** Directions for this task **
Nothing but a verbatim copy of the data, minus the images, should be returned.

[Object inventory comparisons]
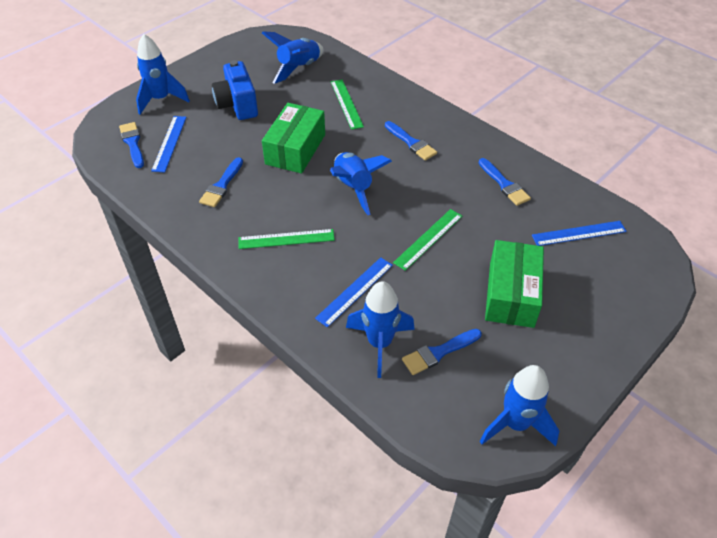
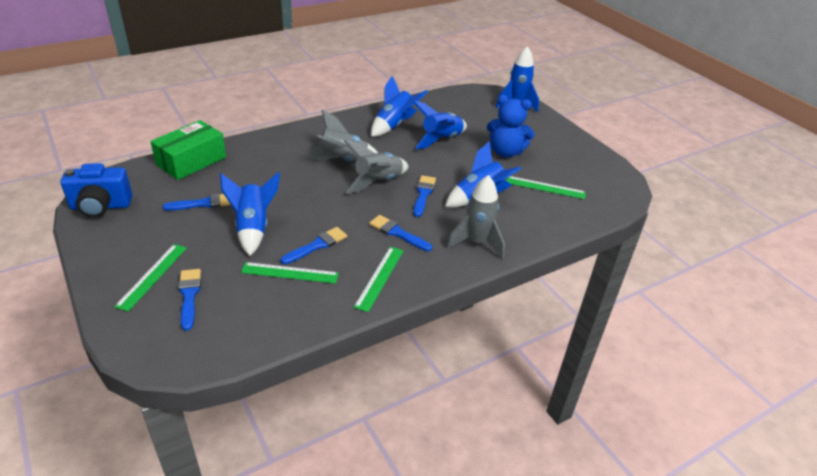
blue ruler: 3 -> 0
blue teddy bear: 0 -> 1
green box: 2 -> 1
green ruler: 3 -> 4
grey rocket: 0 -> 3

** Result of the task **
blue ruler: 3 -> 0
blue teddy bear: 0 -> 1
green box: 2 -> 1
green ruler: 3 -> 4
grey rocket: 0 -> 3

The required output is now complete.